Before-and-after change records
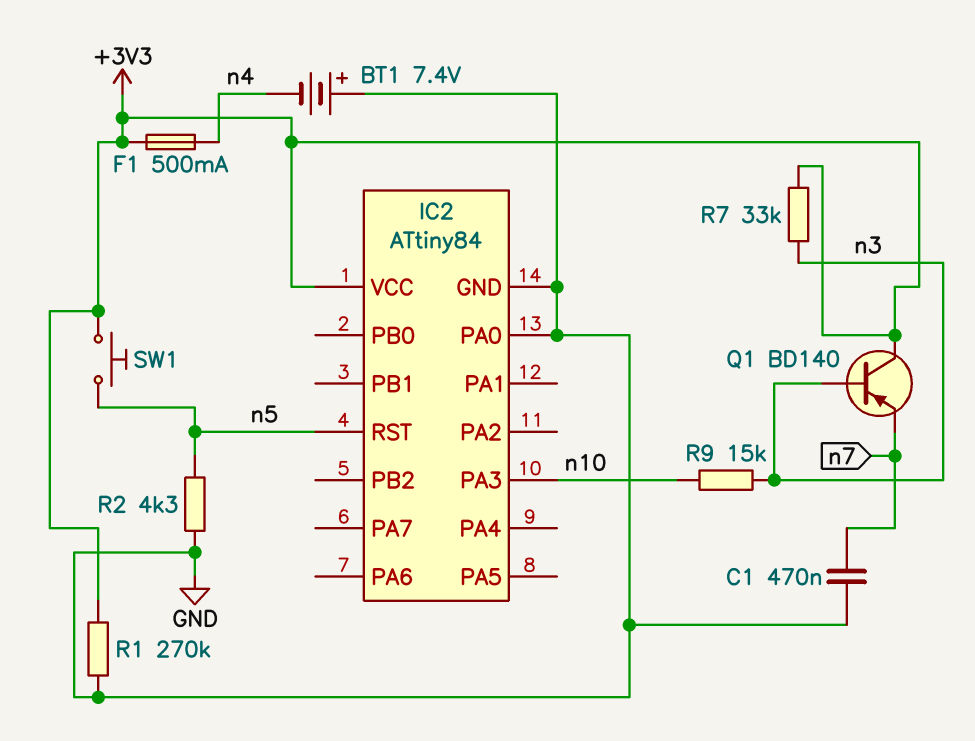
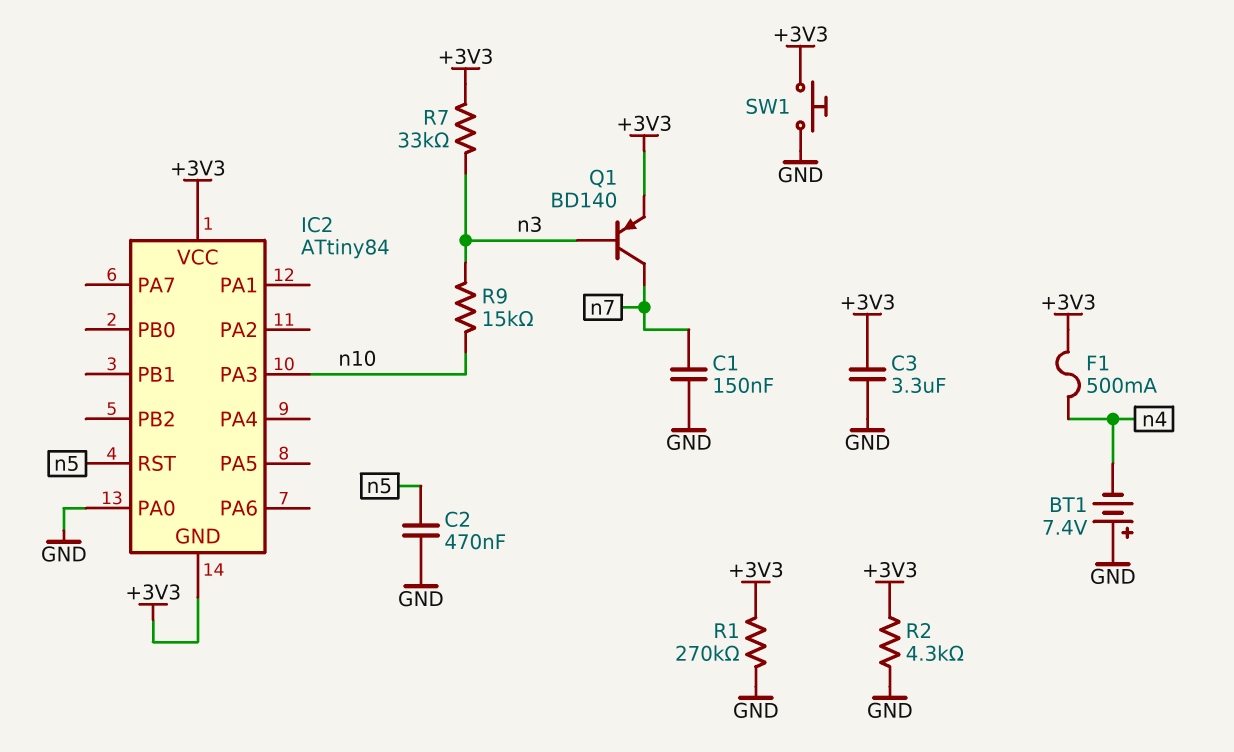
C1: 470nF (GND, n7) -> 150nF (GND, n7)
C2: none -> 470nF (GND, n5)
C3: none -> 3.3uF (+3V3, GND)
IC2 pin GND: GND -> +3V3
Q1: PNP BD140 (B n3, C +3V3, E n7) -> PNP BD140 (B n3, C n7, E +3V3)
R2: 4.3k (GND, n5) -> 4.3k (+3V3, GND)
SW1: button (+3V3, n5) -> button (+3V3, GND)

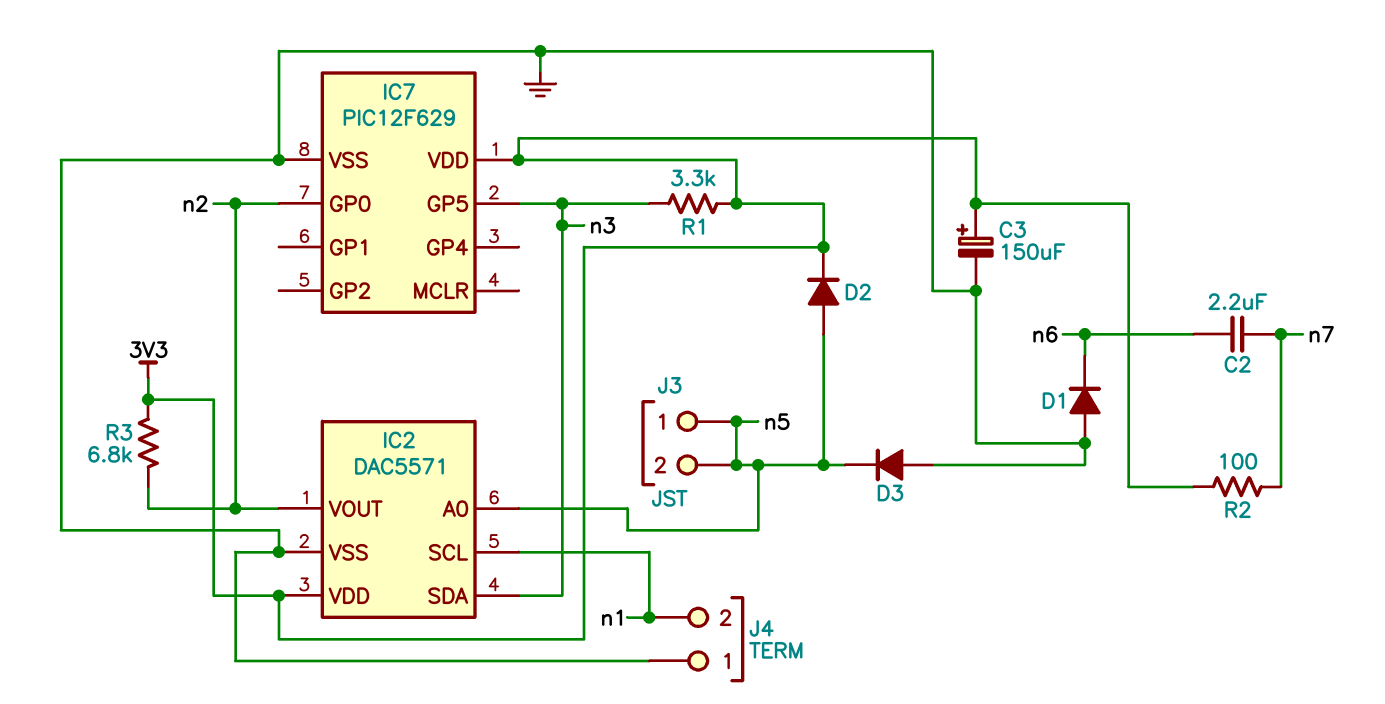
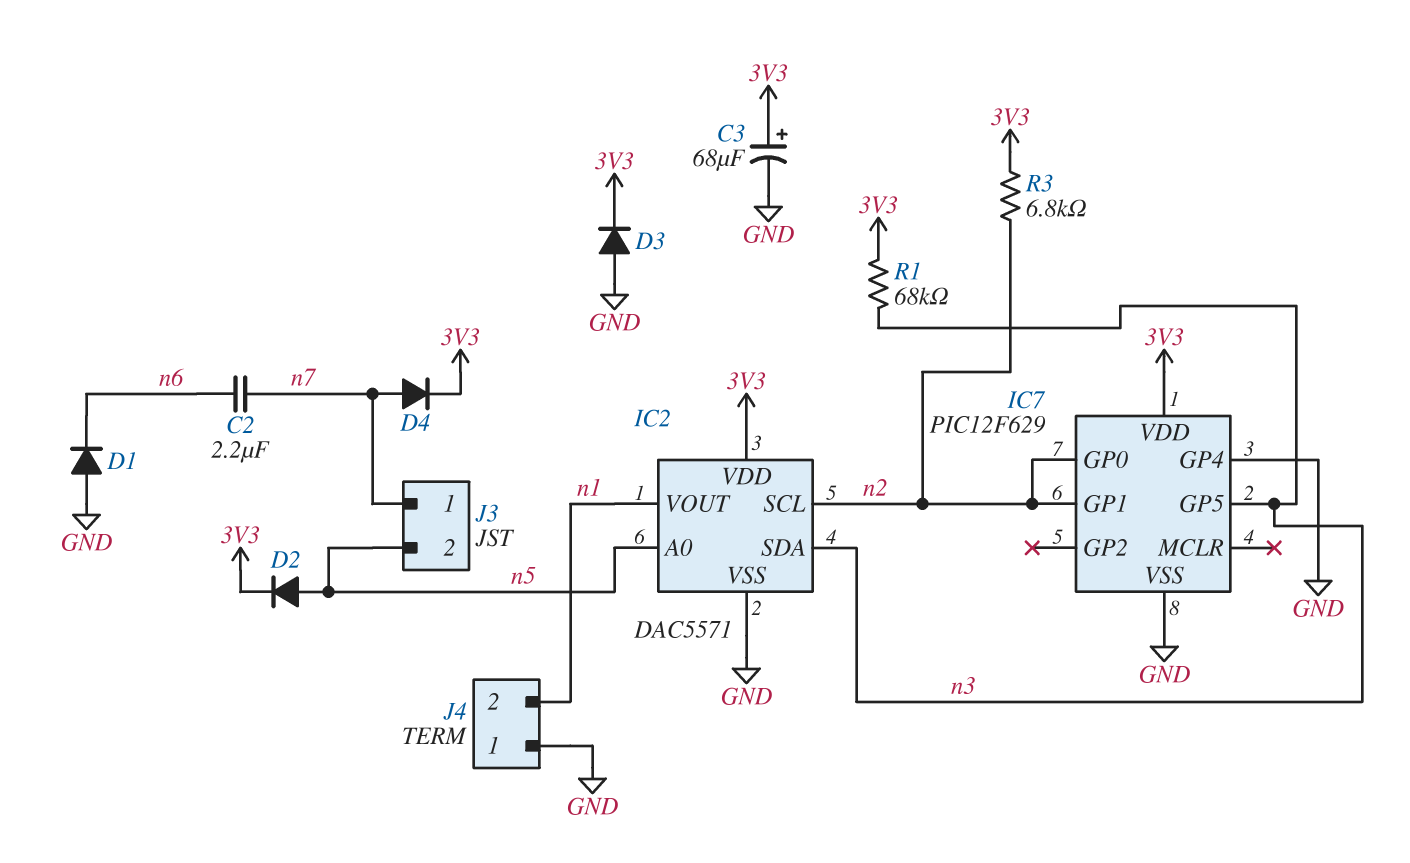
C3: 150uF (plus 3V3, minus GND) -> 68uF (plus 3V3, minus GND)
D3: diode (A GND, K n5) -> diode (A GND, K 3V3)
D4: none -> diode (A n7, K 3V3)
IC2 pin SCL: n1 -> n2
IC2 pin VOUT: n2 -> n1
IC7 pin GP1: none -> n2
IC7 pin GP4: none -> GND
J3 pin 1: n5 -> n7
R1: 3.3k (3V3, n3) -> 68k (3V3, n3)
R2: 100 (3V3, n7) -> none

## ASSIGNED TASK
For this exercise, transcribe the data exactly but without its pictures.

## ANSWER TO THIS PROBLEM
C1: 470nF (GND, n7) -> 150nF (GND, n7)
C2: none -> 470nF (GND, n5)
C3: none -> 3.3uF (+3V3, GND)
IC2 pin GND: GND -> +3V3
Q1: PNP BD140 (B n3, C +3V3, E n7) -> PNP BD140 (B n3, C n7, E +3V3)
R2: 4.3k (GND, n5) -> 4.3k (+3V3, GND)
SW1: button (+3V3, n5) -> button (+3V3, GND)

C3: 150uF (plus 3V3, minus GND) -> 68uF (plus 3V3, minus GND)
D3: diode (A GND, K n5) -> diode (A GND, K 3V3)
D4: none -> diode (A n7, K 3V3)
IC2 pin SCL: n1 -> n2
IC2 pin VOUT: n2 -> n1
IC7 pin GP1: none -> n2
IC7 pin GP4: none -> GND
J3 pin 1: n5 -> n7
R1: 3.3k (3V3, n3) -> 68k (3V3, n3)
R2: 100 (3V3, n7) -> none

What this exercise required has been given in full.